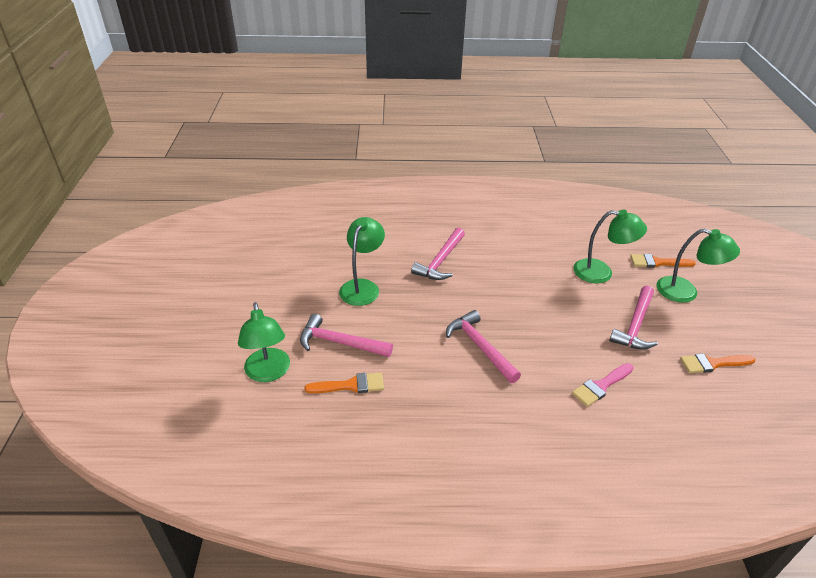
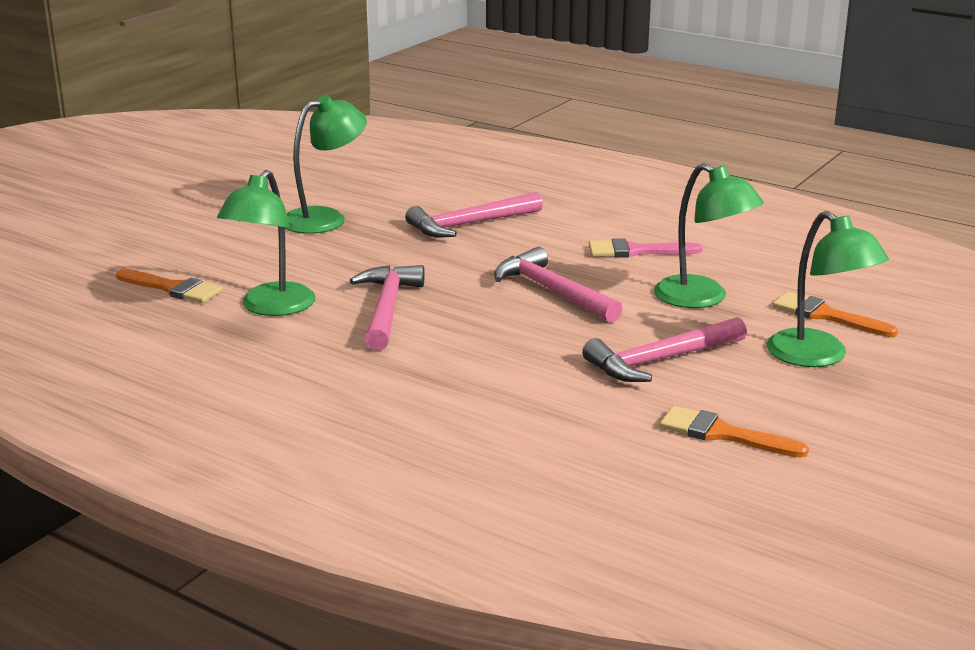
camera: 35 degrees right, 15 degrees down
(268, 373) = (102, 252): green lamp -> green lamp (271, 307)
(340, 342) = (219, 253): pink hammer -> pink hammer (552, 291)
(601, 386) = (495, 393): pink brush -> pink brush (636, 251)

........

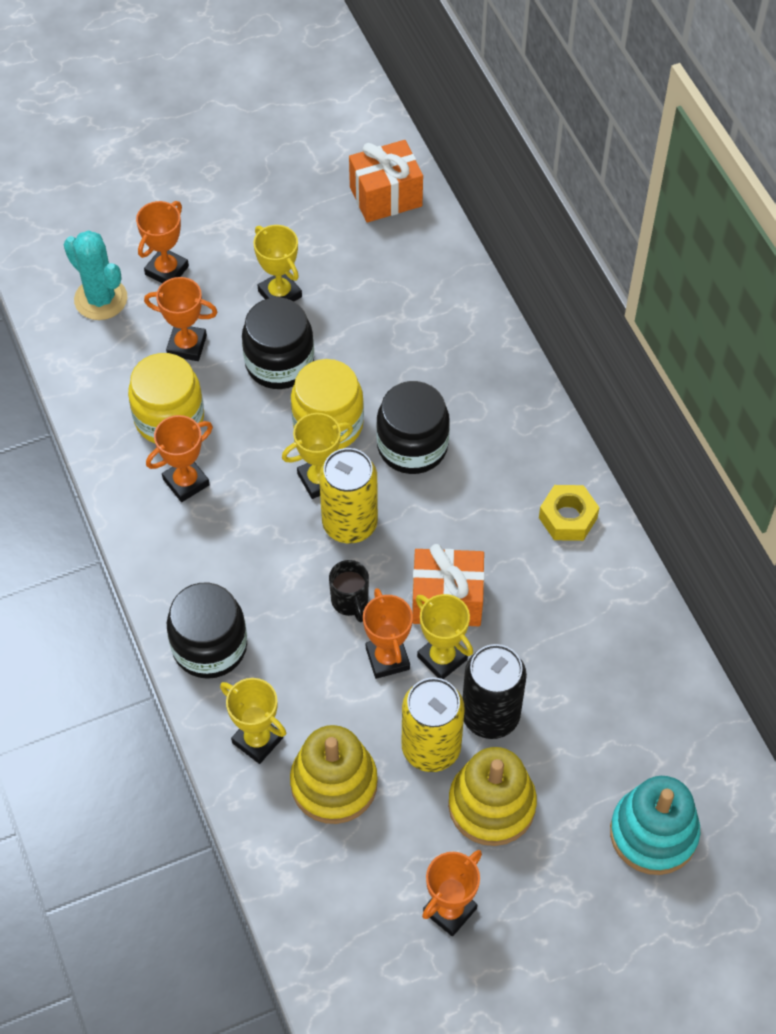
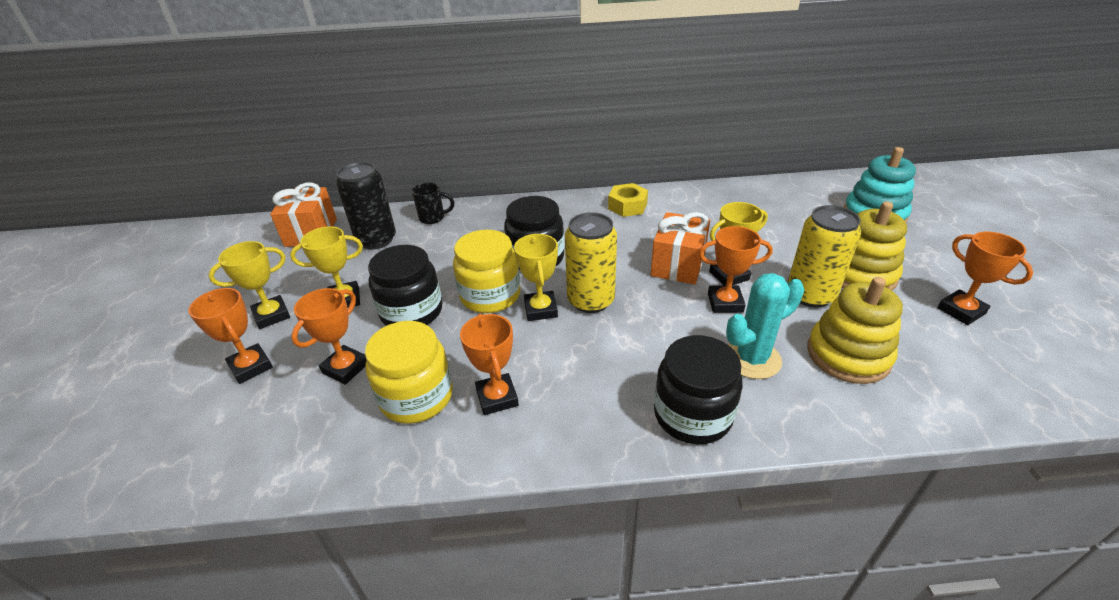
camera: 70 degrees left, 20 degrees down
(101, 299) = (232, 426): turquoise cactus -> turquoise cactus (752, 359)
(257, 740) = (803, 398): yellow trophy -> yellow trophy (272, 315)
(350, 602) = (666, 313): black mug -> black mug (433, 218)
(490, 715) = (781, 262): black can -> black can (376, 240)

........

**WHAT THIS TASK INVOLVES**
Among the lines above, show every one that contains the string "camera".

**YOUR RESPONSE**
camera: 35 degrees right, 15 degrees down
camera: 70 degrees left, 20 degrees down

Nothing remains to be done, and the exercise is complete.